== Segment start ==

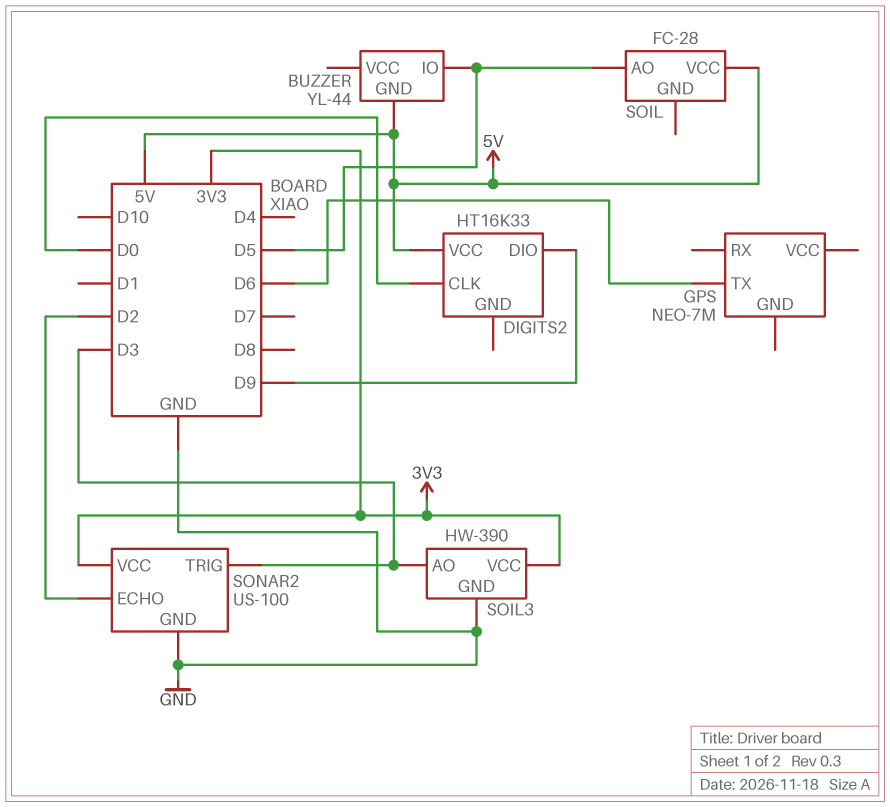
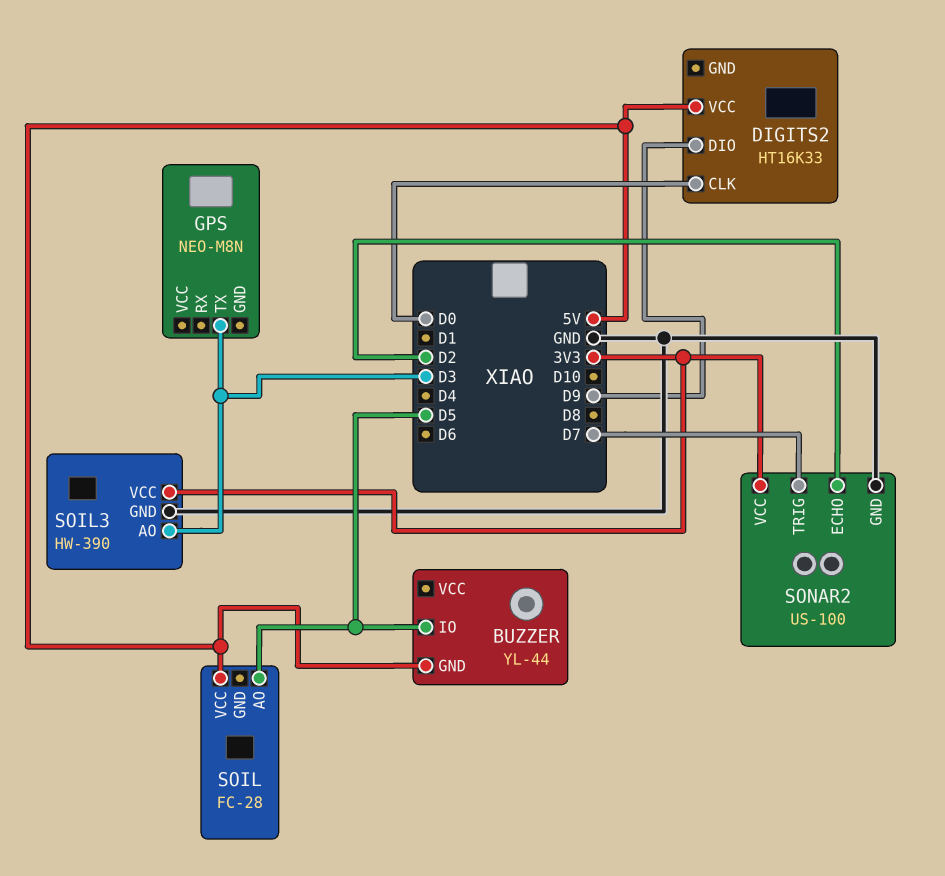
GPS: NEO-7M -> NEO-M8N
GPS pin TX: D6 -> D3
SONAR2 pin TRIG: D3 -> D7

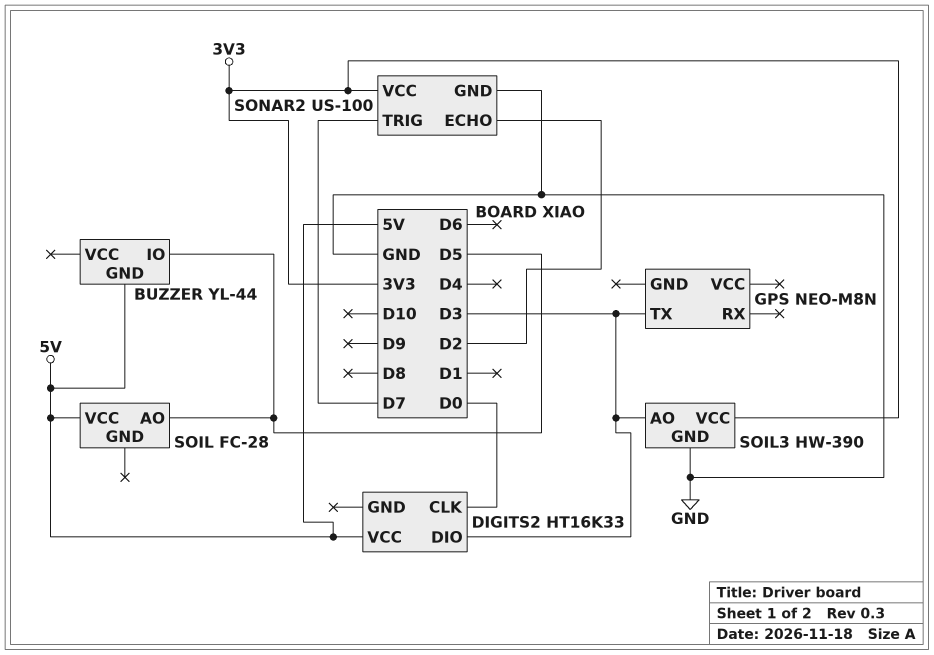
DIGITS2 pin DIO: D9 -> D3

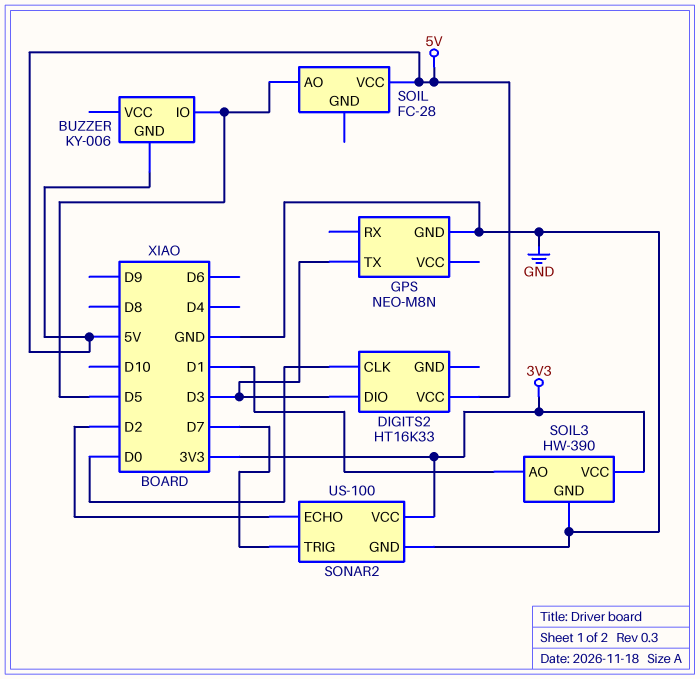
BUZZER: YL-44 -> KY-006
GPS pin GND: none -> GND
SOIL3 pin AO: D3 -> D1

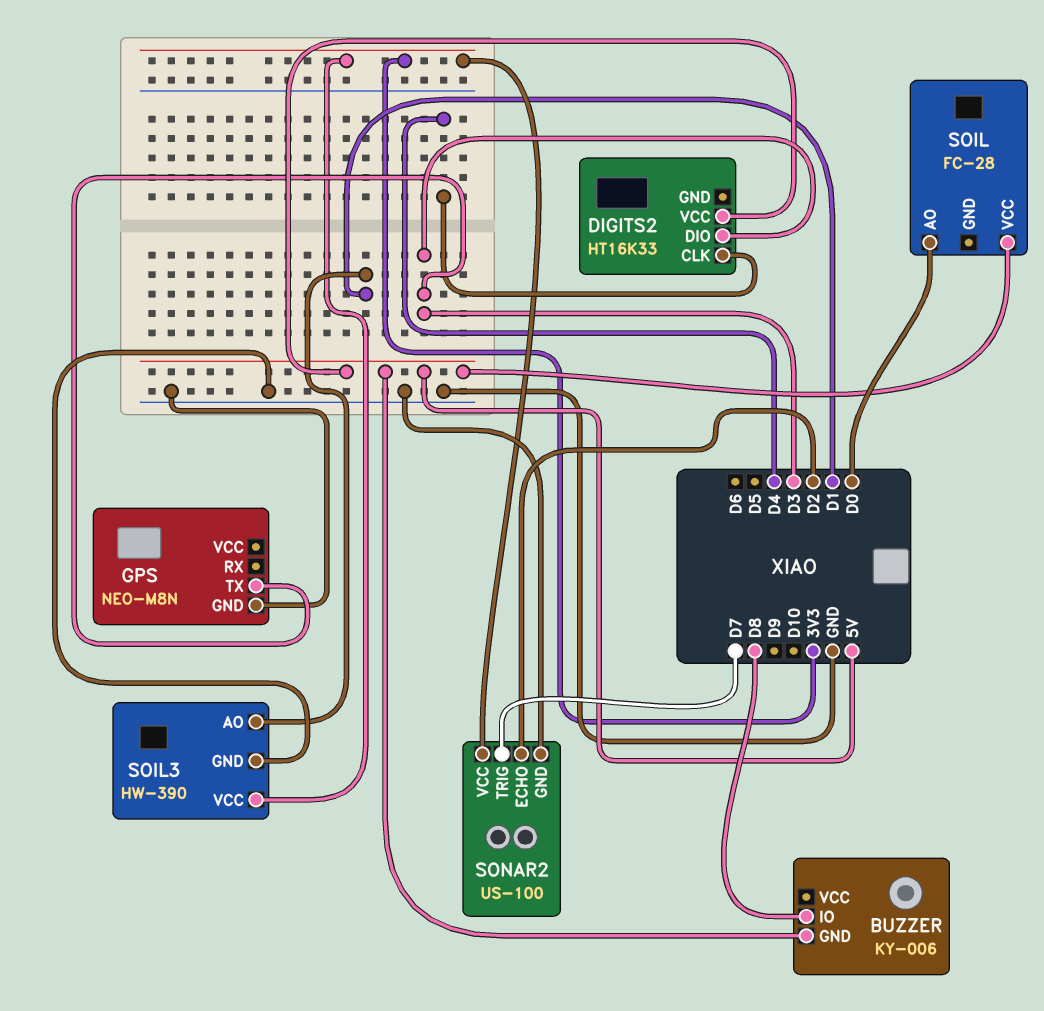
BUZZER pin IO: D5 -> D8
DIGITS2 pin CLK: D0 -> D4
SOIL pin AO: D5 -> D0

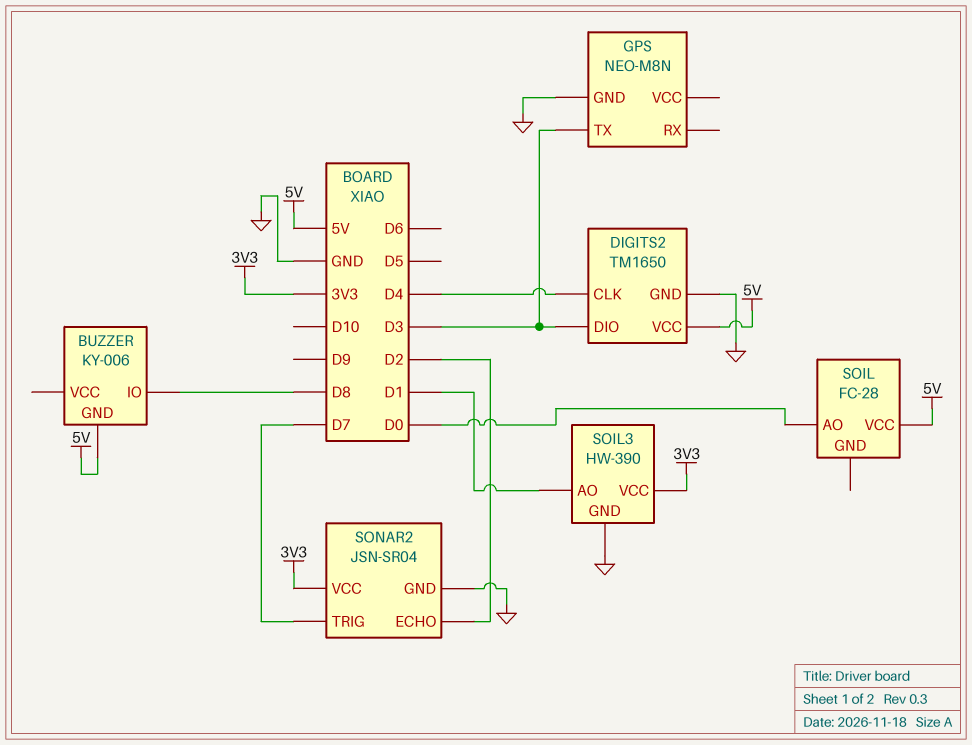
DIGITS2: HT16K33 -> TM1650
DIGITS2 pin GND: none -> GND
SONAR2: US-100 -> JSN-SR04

== Segment end ==

→ WHAT THIS TASK INVOLVES
Your answer must be a copy of every line in the data above that holds the string "BUZZER".

→ RESULT BELOW
BUZZER: YL-44 -> KY-006
BUZZER pin IO: D5 -> D8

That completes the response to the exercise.